• [INSTRUCTION]:
Skip all pictures, then copy the lines from the start of the data through the line with "purple cupcake: [174,262,226,314]", keeping both ends.
EXERCISE INPUT Start Marker
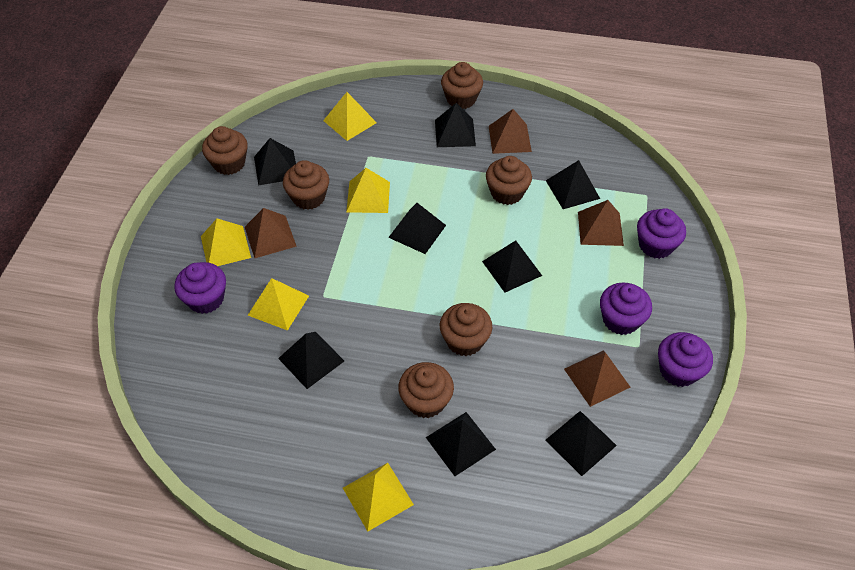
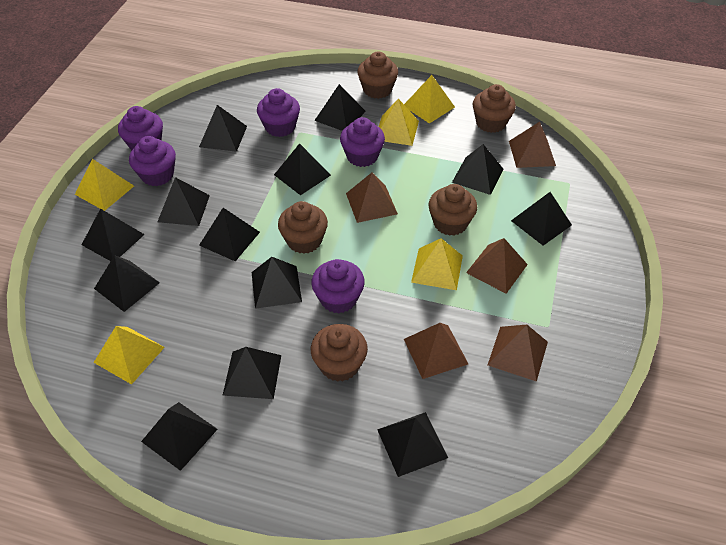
black pyramid: [254,138,296,186] [278,332,344,389] [388,203,446,254] [426,412,496,476] [435,103,476,147] [482,240,542,293] [546,160,600,209] [546,411,617,476] = 8 -> [82,209,145,261] [94,255,160,312] [141,402,218,471] [157,177,210,226] [199,105,247,152] [199,208,260,261] [223,347,281,399] [252,257,302,309] [274,143,331,195] [314,84,366,131] [377,412,448,477] [452,144,503,195] [511,192,572,246] = 13
brown cupcake: [202,126,248,175] [283,160,329,210] [398,362,454,418] [440,303,492,356] [441,62,483,109] [486,156,532,205] = 6 -> [278,201,328,254] [311,324,368,382] [357,51,398,99] [428,184,477,236] [473,84,516,133] = 5
brown pyramid: [245,208,297,258] [489,109,532,154] [564,350,630,407] [578,200,624,246] = 4 -> [346,173,398,223] [404,323,468,379] [466,238,528,294] [488,325,548,382] [509,122,556,168] = 5
purple cupcake: [174,262,226,314] [600,283,652,335] [637,208,686,259] [658,332,713,387] = 4 -> [118,106,163,151] [129,136,176,186] [257,88,300,137] [311,259,365,313] [340,117,385,167] = 5

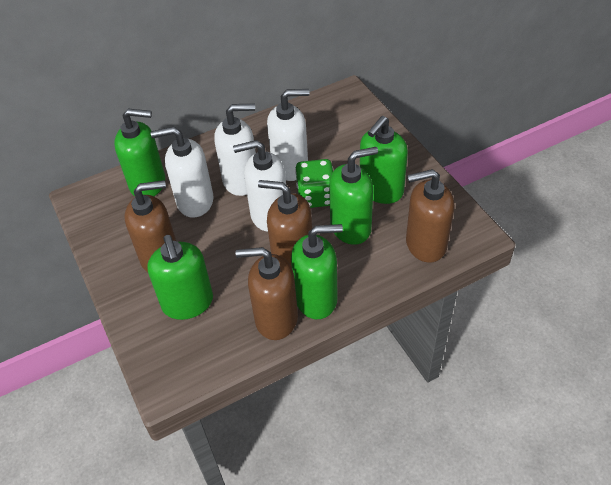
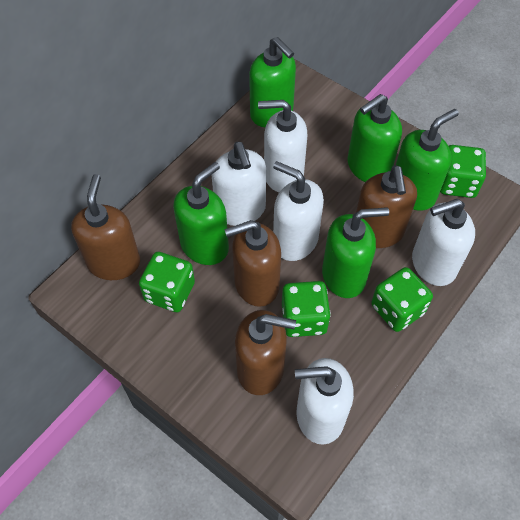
green dice: [295,159,333,208] = 1 -> [139,252,195,312] [282,281,331,337] [371,267,433,332] [440,145,486,198] = 4
white soap dispenser: [151,127,213,218] [214,104,256,196] [233,140,286,232] [267,89,310,181] = 4 -> [211,142,266,226] [258,100,308,192] [273,161,324,261] [295,358,354,445] [412,199,475,286] = 5

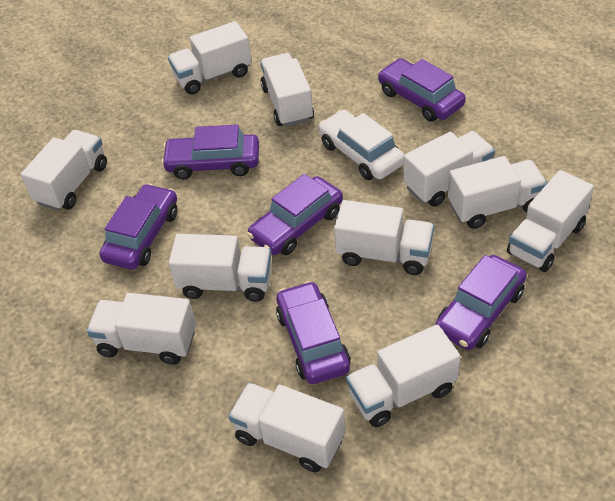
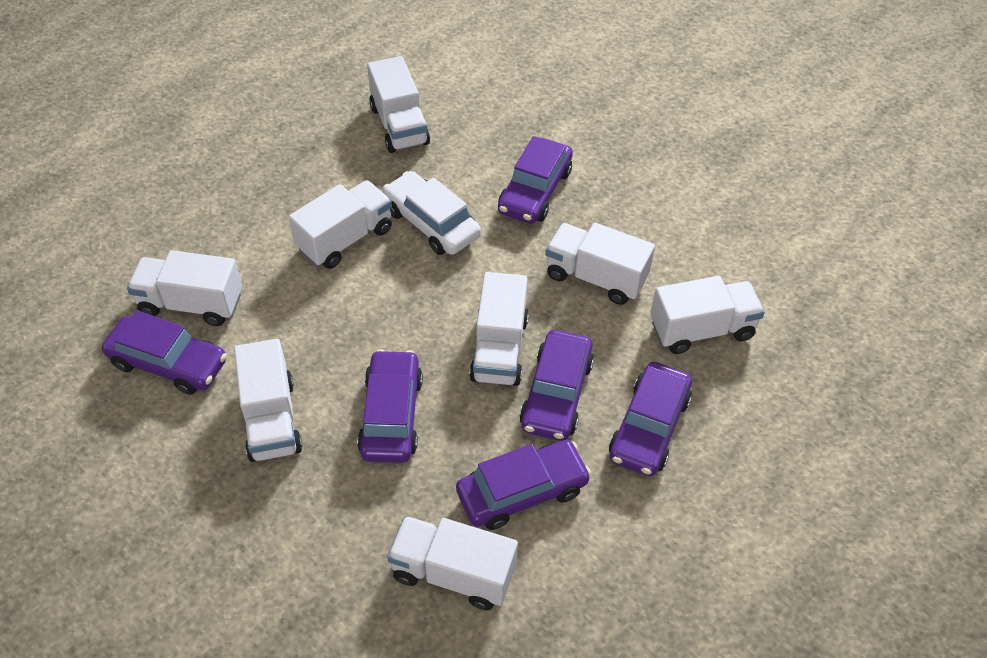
white truck: [21,130,107,211] [87,293,196,365] [168,21,252,94] [169,234,272,302] [229,383,345,472] [260,53,314,127] [334,200,434,275] [346,324,460,427] [403,131,495,207] [448,156,547,229] [507,170,594,272] = 11 -> [127,250,242,326] [234,339,302,462] [289,180,392,269] [367,56,430,153] [387,516,518,610] [469,272,529,386] [545,223,655,305] [650,276,765,354] = 8

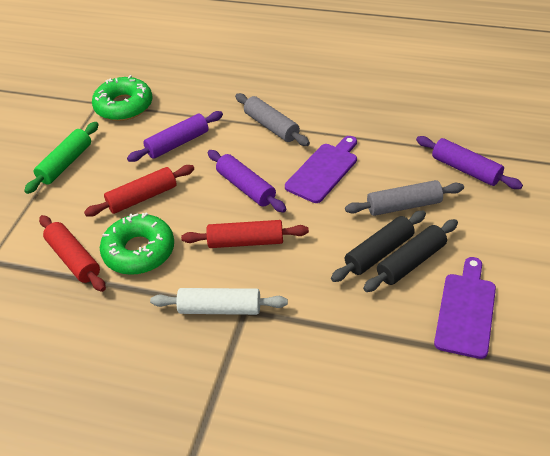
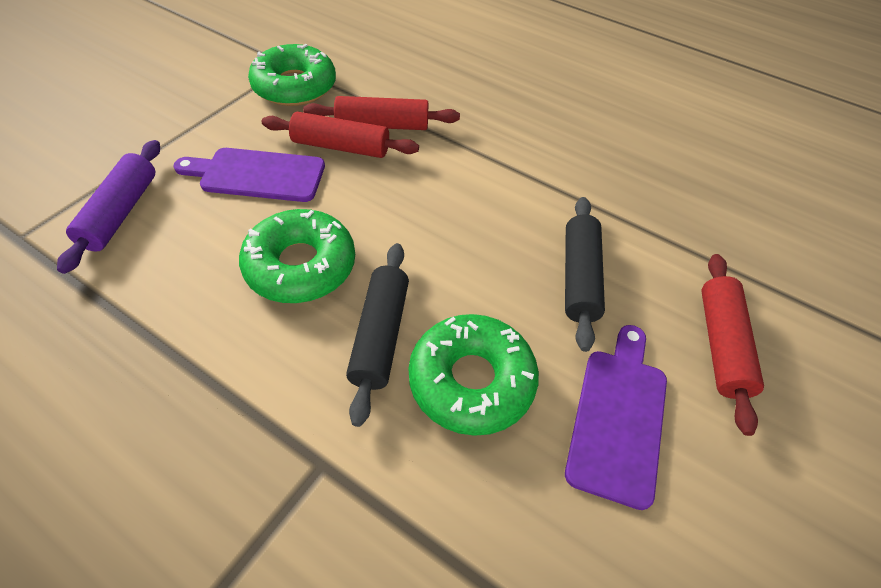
green donut: [92,75,152,121] [100,213,174,275] = 2 -> [239,209,355,303] [248,44,336,106] [409,314,539,436] = 3
green rolling pin: [24,122,99,194] = 1 -> none = 0
grey rolling pin: [235,93,310,146] [345,180,464,216] = 2 -> none = 0
purple rolling pin: [127,111,223,162] [208,150,287,212] [416,136,523,189] = 3 -> [57,140,160,274] = 1
white rolling pin: [150,288,288,315] = 1 -> none = 0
EXERCISE INPUT End Marker
• [COMPLETED EXERCISE]:
black pyramid: [254,138,296,186] [278,332,344,389] [388,203,446,254] [426,412,496,476] [435,103,476,147] [482,240,542,293] [546,160,600,209] [546,411,617,476] = 8 -> [82,209,145,261] [94,255,160,312] [141,402,218,471] [157,177,210,226] [199,105,247,152] [199,208,260,261] [223,347,281,399] [252,257,302,309] [274,143,331,195] [314,84,366,131] [377,412,448,477] [452,144,503,195] [511,192,572,246] = 13
brown cupcake: [202,126,248,175] [283,160,329,210] [398,362,454,418] [440,303,492,356] [441,62,483,109] [486,156,532,205] = 6 -> [278,201,328,254] [311,324,368,382] [357,51,398,99] [428,184,477,236] [473,84,516,133] = 5
brown pyramid: [245,208,297,258] [489,109,532,154] [564,350,630,407] [578,200,624,246] = 4 -> [346,173,398,223] [404,323,468,379] [466,238,528,294] [488,325,548,382] [509,122,556,168] = 5
purple cupcake: [174,262,226,314] [600,283,652,335] [637,208,686,259] [658,332,713,387] = 4 -> [118,106,163,151] [129,136,176,186] [257,88,300,137] [311,259,365,313] [340,117,385,167] = 5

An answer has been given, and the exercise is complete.